▸ The problem:
Take each line in the entries below that holds "none" and show it.

▸ Data to use:

····················

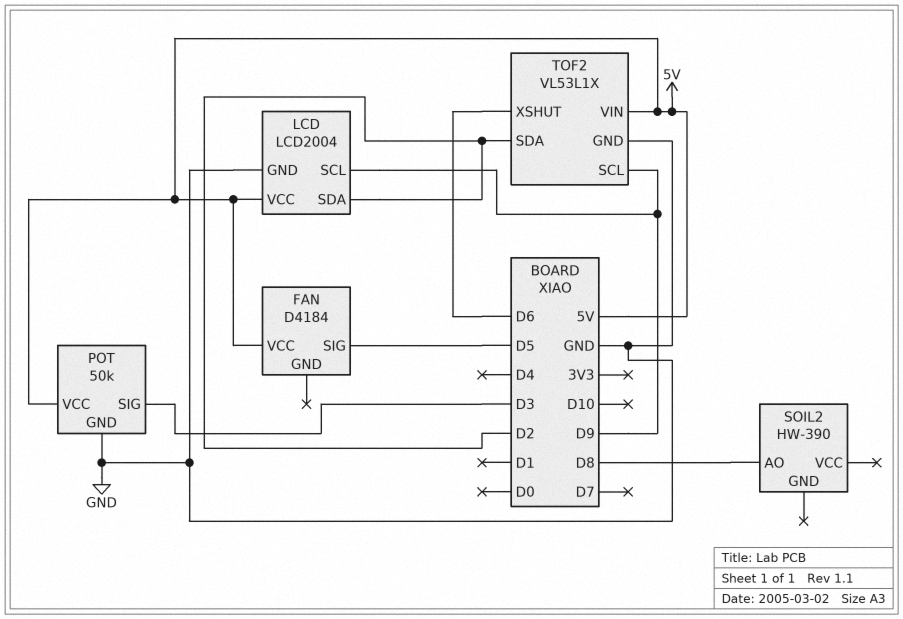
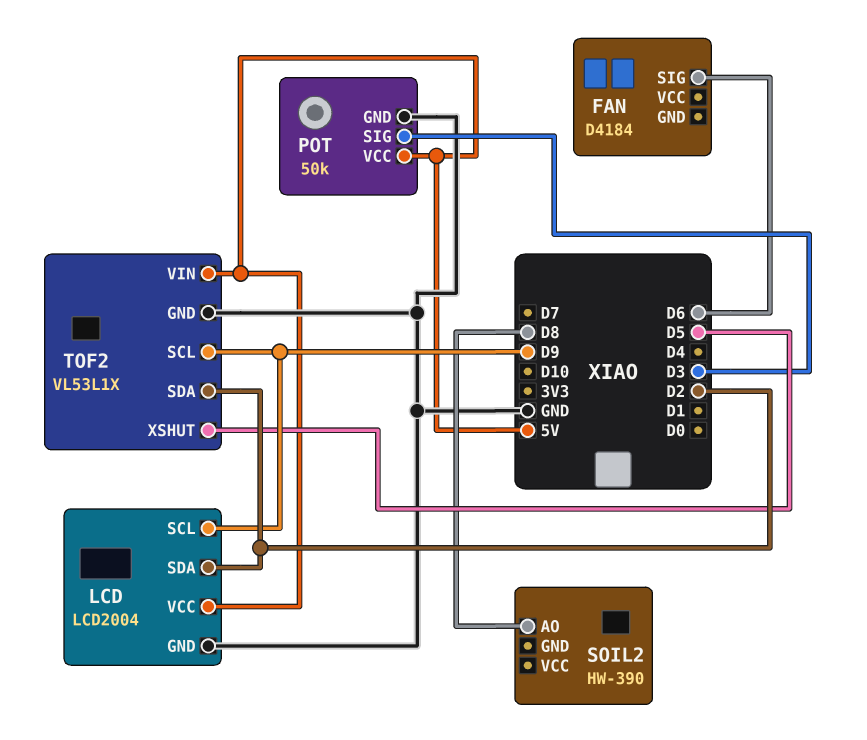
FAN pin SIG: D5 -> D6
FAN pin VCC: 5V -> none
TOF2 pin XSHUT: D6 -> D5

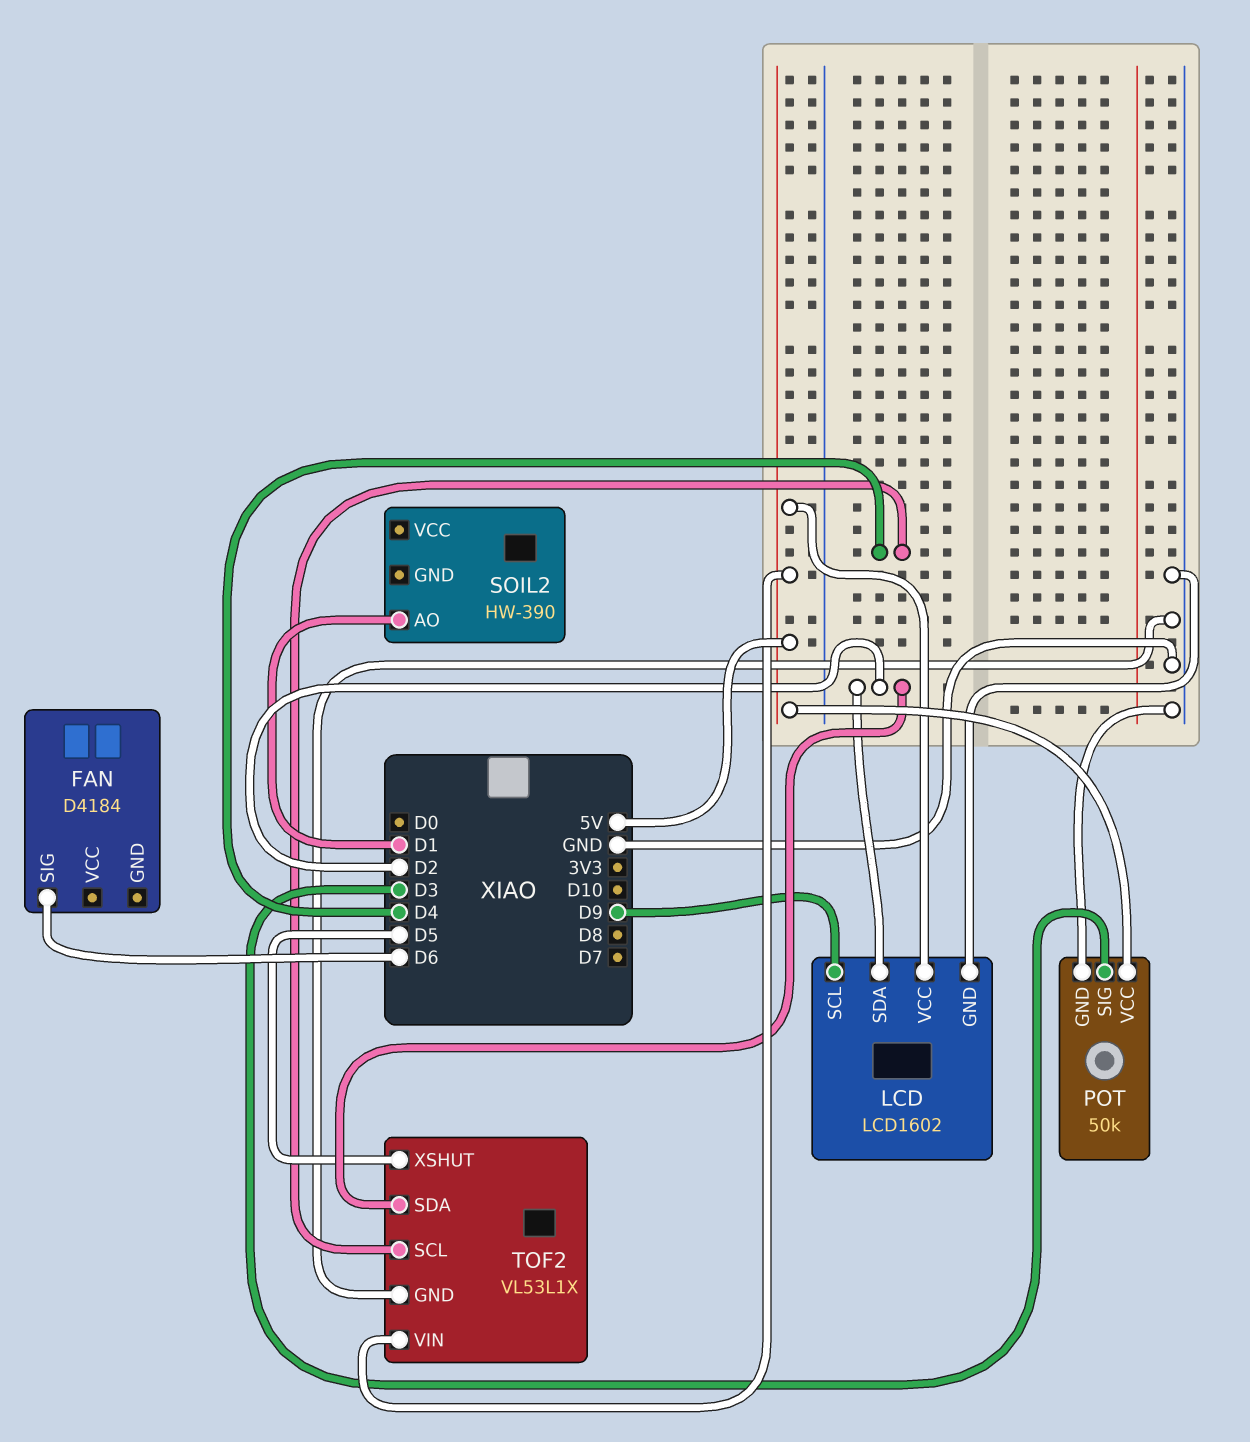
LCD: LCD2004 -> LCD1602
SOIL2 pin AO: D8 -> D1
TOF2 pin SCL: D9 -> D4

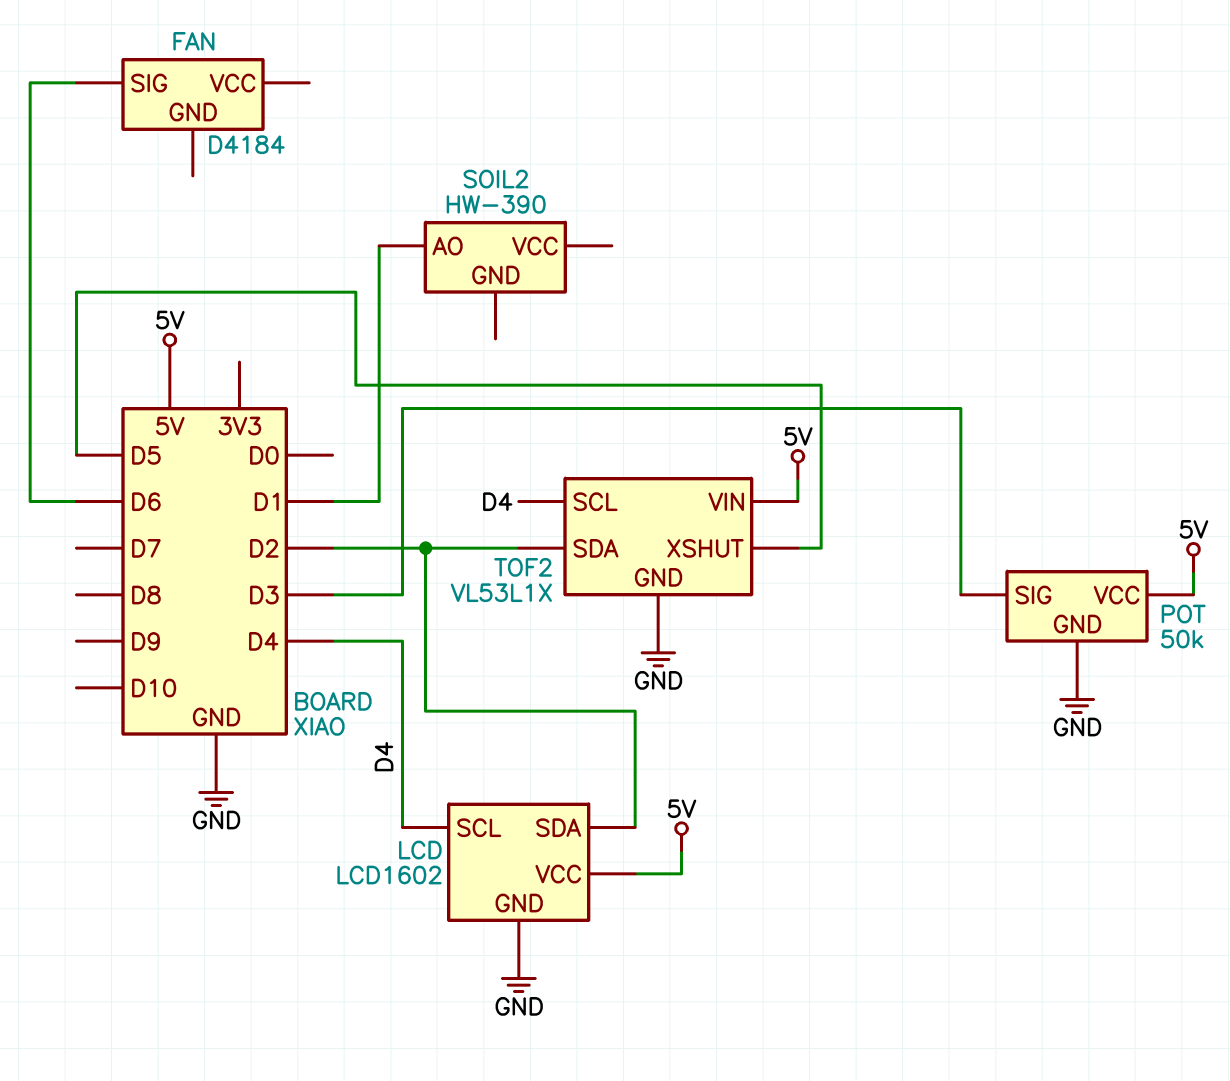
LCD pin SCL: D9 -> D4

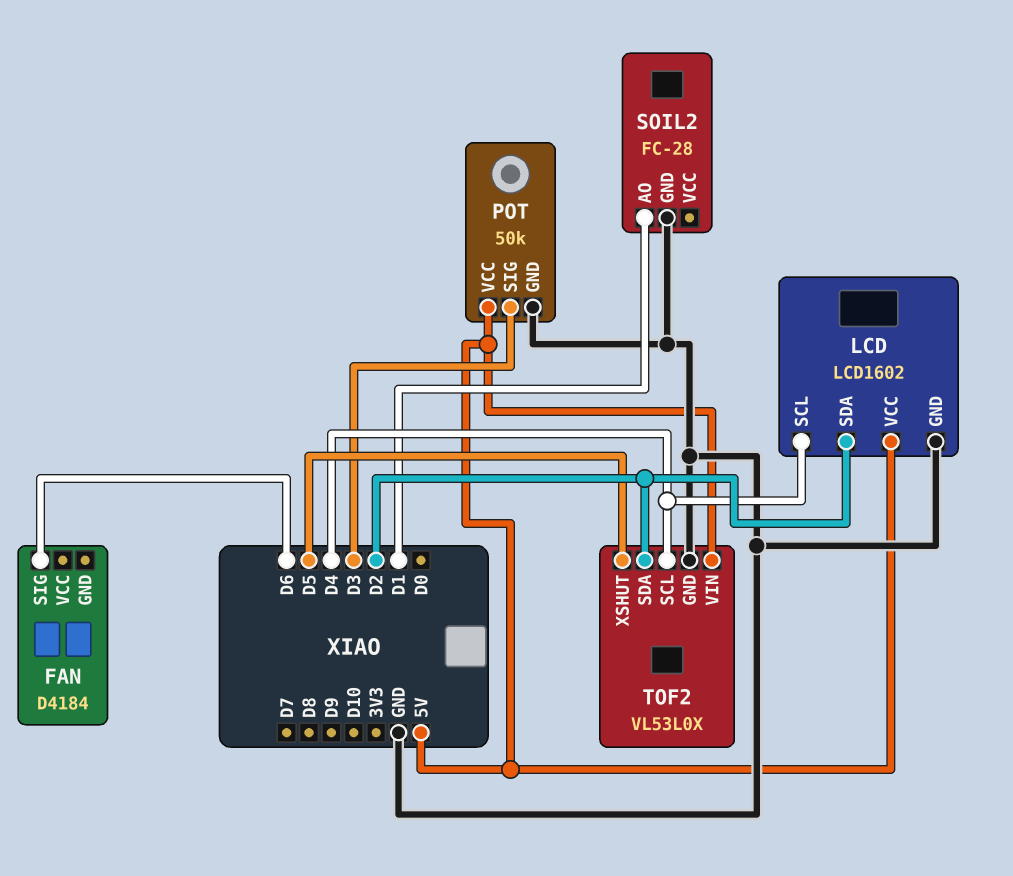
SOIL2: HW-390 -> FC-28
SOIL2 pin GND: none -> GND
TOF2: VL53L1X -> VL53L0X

····················

▸ Output of the task:
FAN pin VCC: 5V -> none
SOIL2 pin GND: none -> GND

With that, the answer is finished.